Activity
Copy out again, unchanged, the line that contains "D3: LED orange" and every line after it down to the last line of the data.

[Stored data]
--- START ---

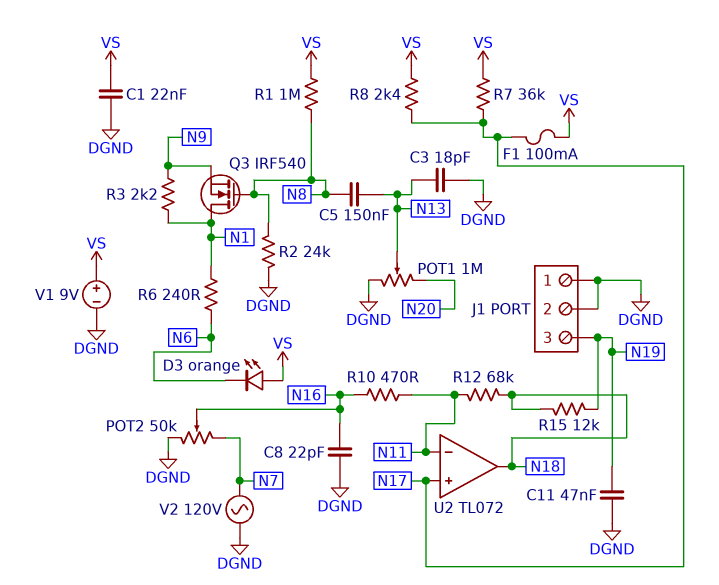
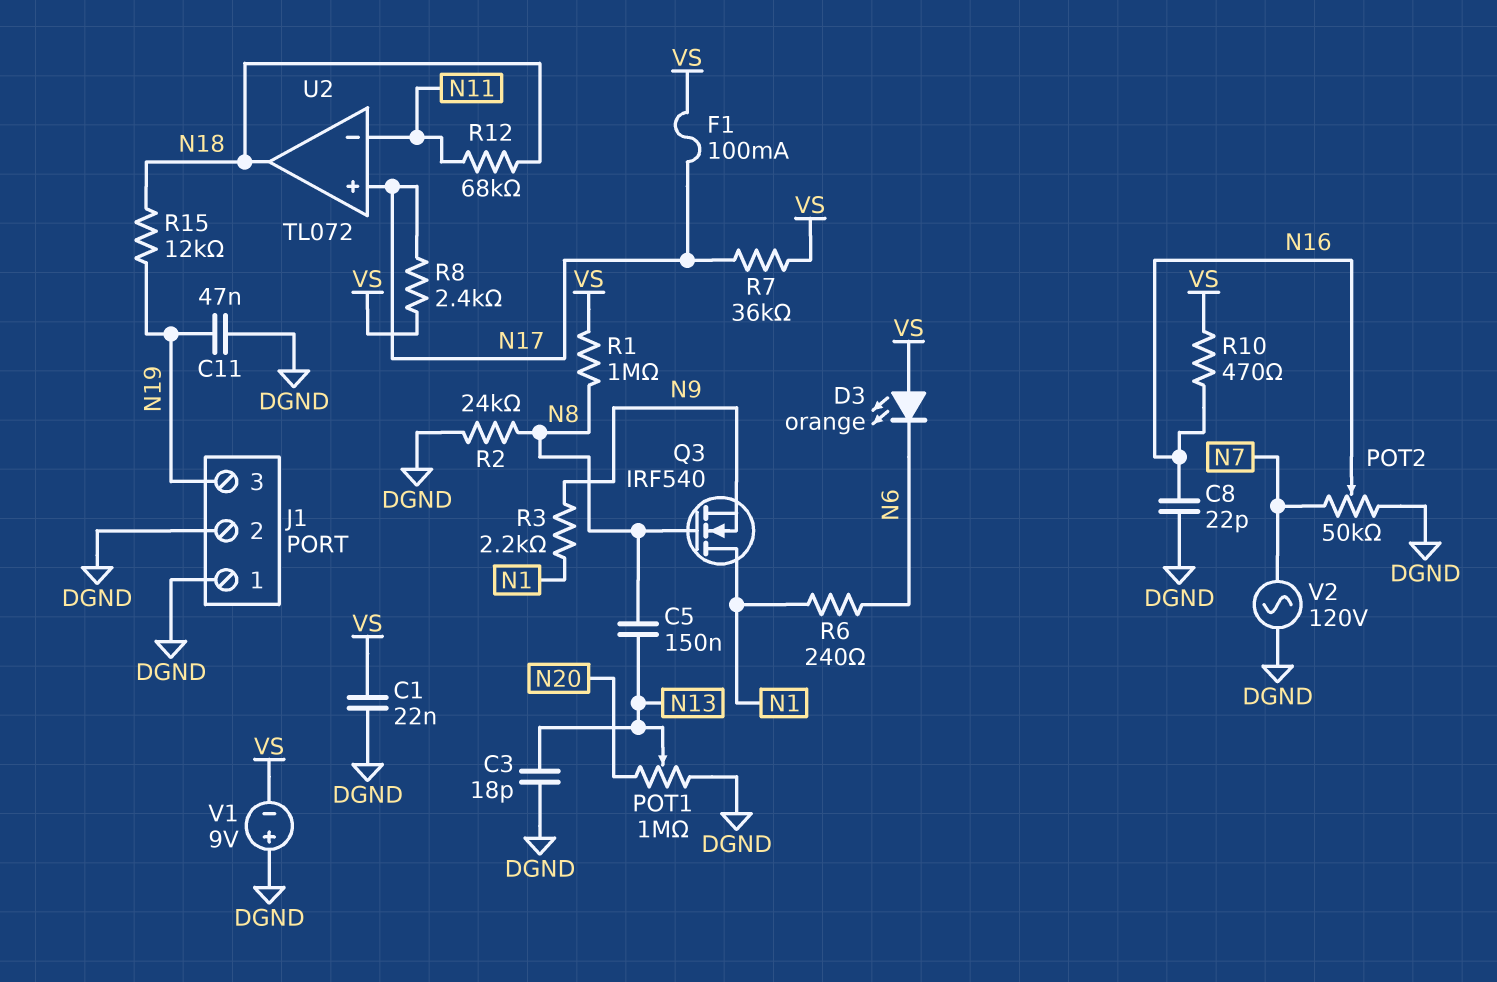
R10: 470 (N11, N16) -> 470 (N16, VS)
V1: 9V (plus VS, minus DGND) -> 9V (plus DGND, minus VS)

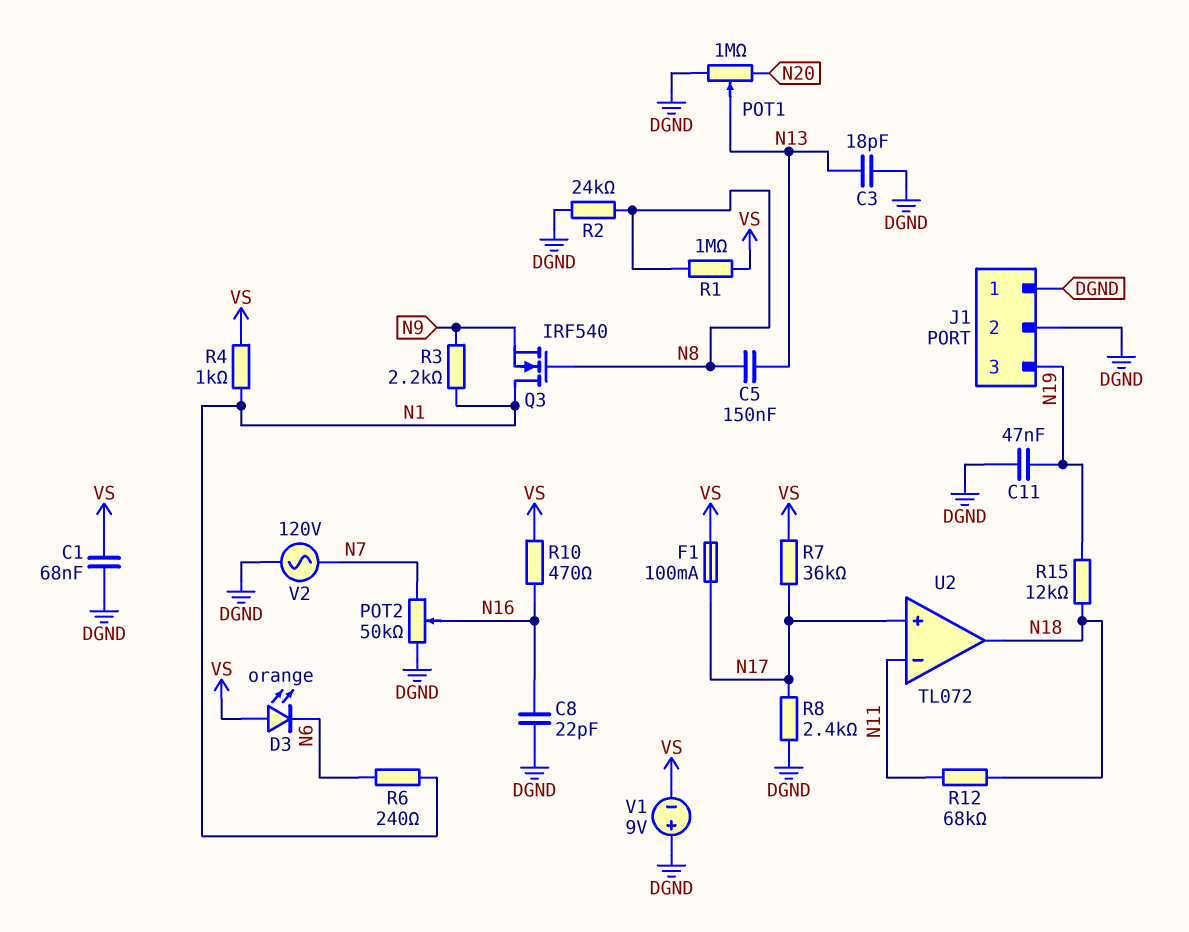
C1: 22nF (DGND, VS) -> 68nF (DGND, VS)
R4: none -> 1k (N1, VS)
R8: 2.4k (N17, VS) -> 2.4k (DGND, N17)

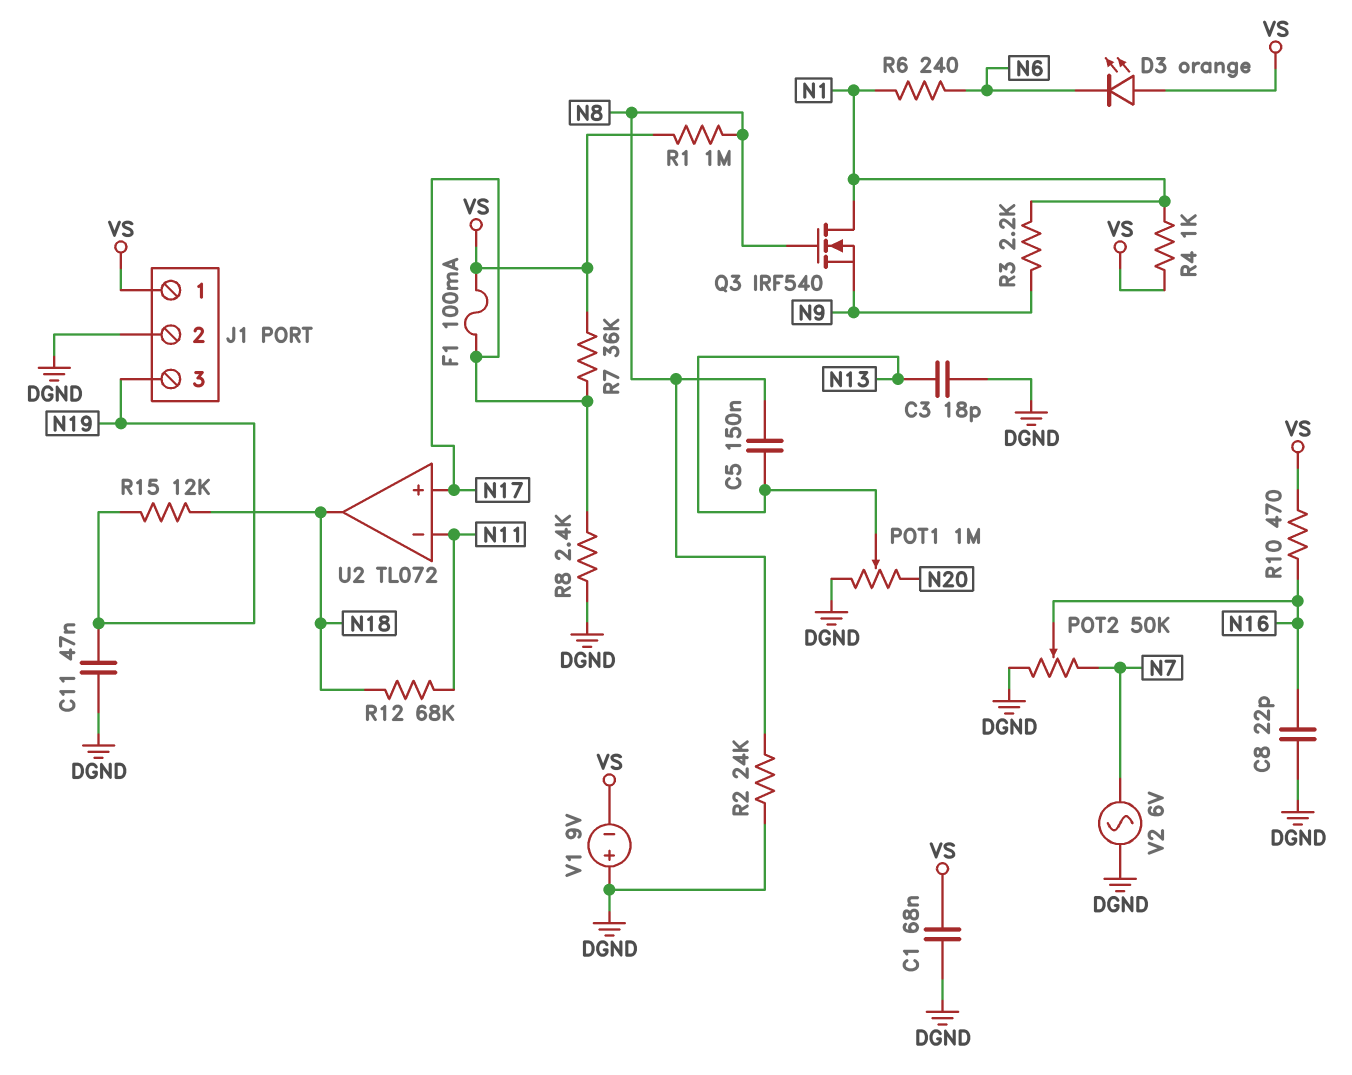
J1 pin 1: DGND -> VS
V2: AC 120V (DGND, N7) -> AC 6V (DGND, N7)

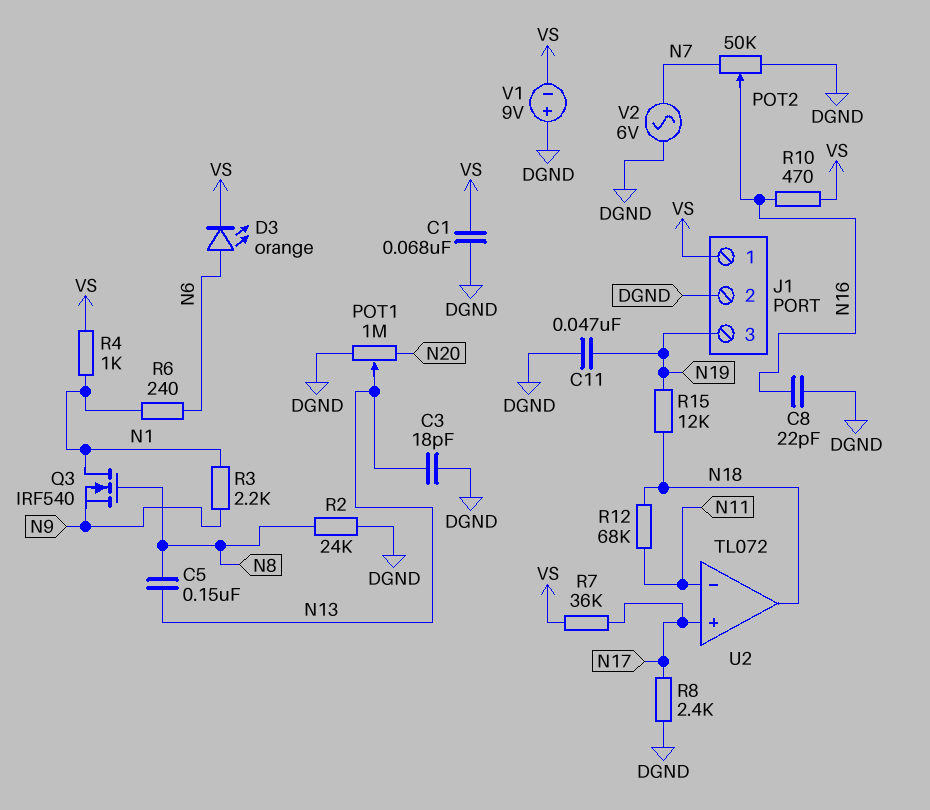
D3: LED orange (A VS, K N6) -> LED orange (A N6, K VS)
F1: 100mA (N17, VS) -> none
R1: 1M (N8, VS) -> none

--- END ---

Exercise output
D3: LED orange (A VS, K N6) -> LED orange (A N6, K VS)
F1: 100mA (N17, VS) -> none
R1: 1M (N8, VS) -> none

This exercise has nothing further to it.